_Task prompt_
Please turn the items into a Markdown table with columns n and Line, starting with the line containing "yellow square: rotated 6 degrees counterclockwise" and going on through the line containing "yellow square: rotated 12 degrees clockwise", one row per line with its row number. Leave out blank lines and the pictures.

_Supplied material_

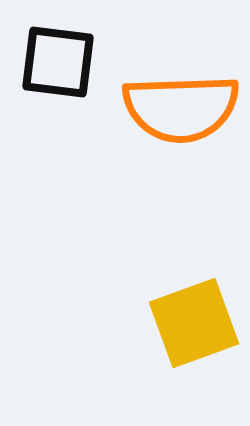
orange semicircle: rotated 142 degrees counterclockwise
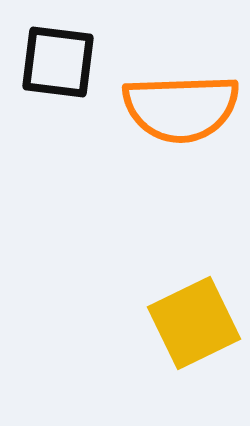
yellow square: rotated 6 degrees counterclockwise
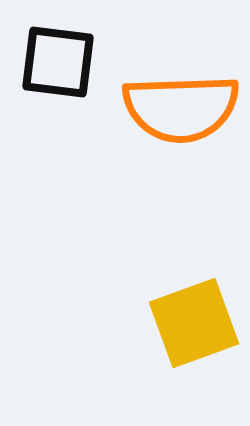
yellow square: rotated 6 degrees clockwise
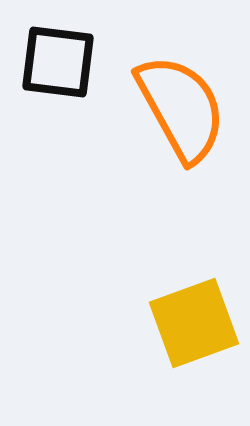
orange semicircle: rotated 117 degrees counterclockwise
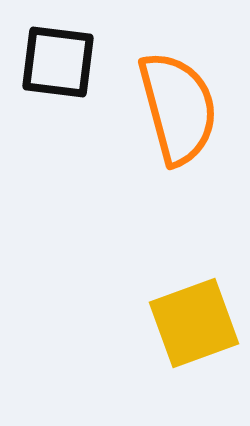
orange semicircle: moved 3 px left; rotated 14 degrees clockwise
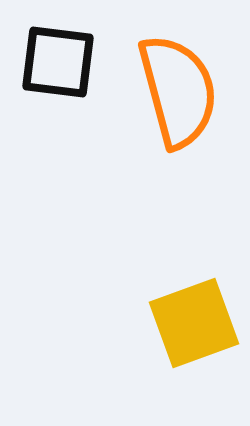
orange semicircle: moved 17 px up
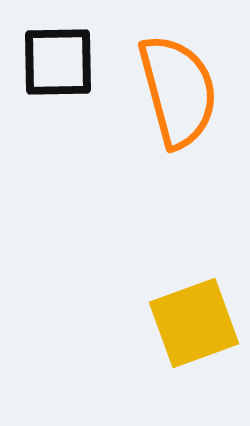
black square: rotated 8 degrees counterclockwise
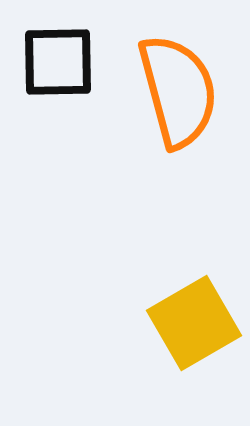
yellow square: rotated 10 degrees counterclockwise
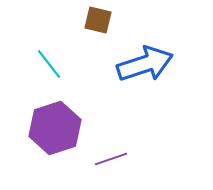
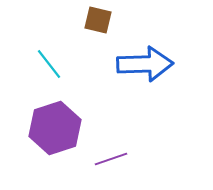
blue arrow: rotated 16 degrees clockwise
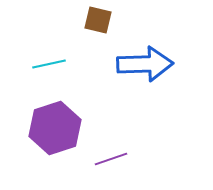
cyan line: rotated 64 degrees counterclockwise
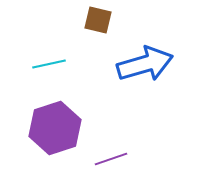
blue arrow: rotated 14 degrees counterclockwise
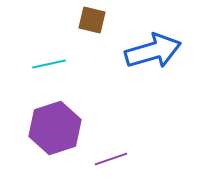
brown square: moved 6 px left
blue arrow: moved 8 px right, 13 px up
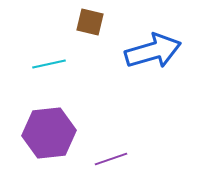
brown square: moved 2 px left, 2 px down
purple hexagon: moved 6 px left, 5 px down; rotated 12 degrees clockwise
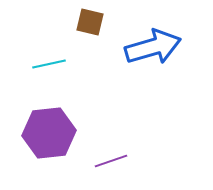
blue arrow: moved 4 px up
purple line: moved 2 px down
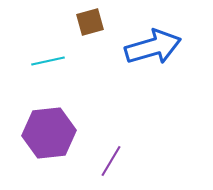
brown square: rotated 28 degrees counterclockwise
cyan line: moved 1 px left, 3 px up
purple line: rotated 40 degrees counterclockwise
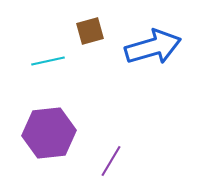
brown square: moved 9 px down
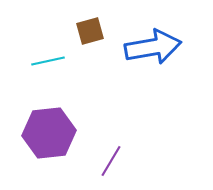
blue arrow: rotated 6 degrees clockwise
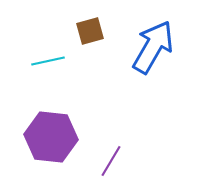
blue arrow: rotated 50 degrees counterclockwise
purple hexagon: moved 2 px right, 4 px down; rotated 12 degrees clockwise
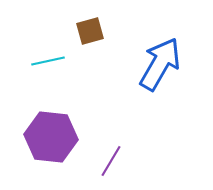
blue arrow: moved 7 px right, 17 px down
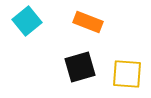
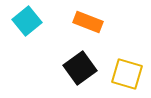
black square: moved 1 px down; rotated 20 degrees counterclockwise
yellow square: rotated 12 degrees clockwise
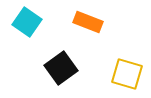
cyan square: moved 1 px down; rotated 16 degrees counterclockwise
black square: moved 19 px left
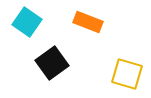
black square: moved 9 px left, 5 px up
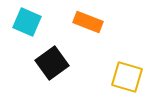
cyan square: rotated 12 degrees counterclockwise
yellow square: moved 3 px down
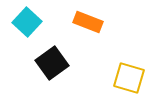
cyan square: rotated 20 degrees clockwise
yellow square: moved 2 px right, 1 px down
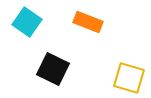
cyan square: rotated 8 degrees counterclockwise
black square: moved 1 px right, 6 px down; rotated 28 degrees counterclockwise
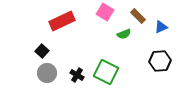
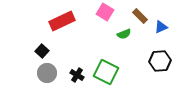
brown rectangle: moved 2 px right
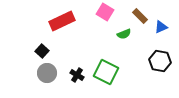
black hexagon: rotated 15 degrees clockwise
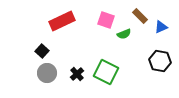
pink square: moved 1 px right, 8 px down; rotated 12 degrees counterclockwise
black cross: moved 1 px up; rotated 16 degrees clockwise
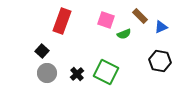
red rectangle: rotated 45 degrees counterclockwise
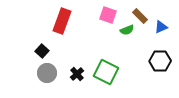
pink square: moved 2 px right, 5 px up
green semicircle: moved 3 px right, 4 px up
black hexagon: rotated 10 degrees counterclockwise
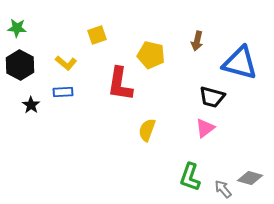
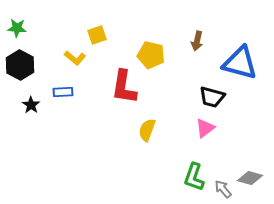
yellow L-shape: moved 9 px right, 5 px up
red L-shape: moved 4 px right, 3 px down
green L-shape: moved 4 px right
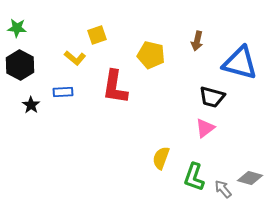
red L-shape: moved 9 px left
yellow semicircle: moved 14 px right, 28 px down
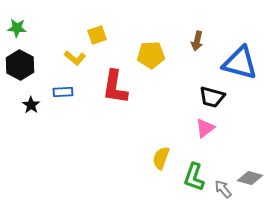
yellow pentagon: rotated 16 degrees counterclockwise
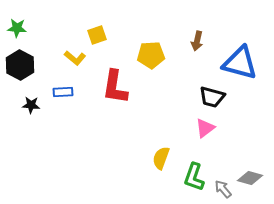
black star: rotated 30 degrees counterclockwise
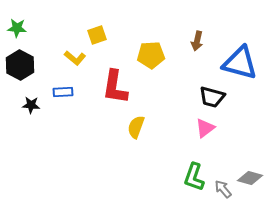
yellow semicircle: moved 25 px left, 31 px up
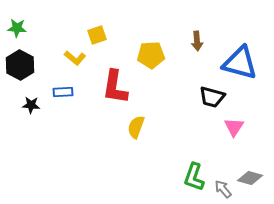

_Answer to the problem_
| n | Line |
|---|---|
| 1 | yellow square: rotated 6 degrees counterclockwise |
| 2 | yellow square: rotated 6 degrees clockwise |
| 3 | orange semicircle: rotated 117 degrees counterclockwise |
| 4 | orange semicircle: moved 3 px left; rotated 14 degrees clockwise |
| 5 | orange semicircle: moved 17 px up |
| 6 | black square: rotated 8 degrees counterclockwise |
| 7 | yellow square: rotated 10 degrees counterclockwise |
| 8 | blue arrow: rotated 16 degrees clockwise |
| 9 | cyan line: rotated 64 degrees counterclockwise |
| 10 | blue arrow: rotated 14 degrees counterclockwise |
| 11 | brown square: moved 6 px left |
| 12 | blue arrow: moved 8 px right, 13 px up |
| 13 | brown square: moved 2 px left, 2 px down |
| 14 | purple hexagon: moved 6 px left, 5 px down; rotated 12 degrees clockwise |
| 15 | blue arrow: moved 4 px up |
| 16 | purple line: moved 2 px down |
| 17 | brown square: rotated 28 degrees counterclockwise |
| 18 | cyan line: moved 1 px left, 3 px up |
| 19 | purple line: rotated 40 degrees counterclockwise |
| 20 | brown square: moved 9 px down |
| 21 | blue arrow: rotated 6 degrees clockwise |
| 22 | blue arrow: rotated 50 degrees counterclockwise |
| 23 | purple hexagon: moved 2 px right, 4 px down; rotated 12 degrees clockwise |
| 24 | blue arrow: moved 7 px right, 17 px down |
| 25 | black square: moved 1 px down; rotated 20 degrees counterclockwise |
| 26 | yellow square: rotated 12 degrees clockwise |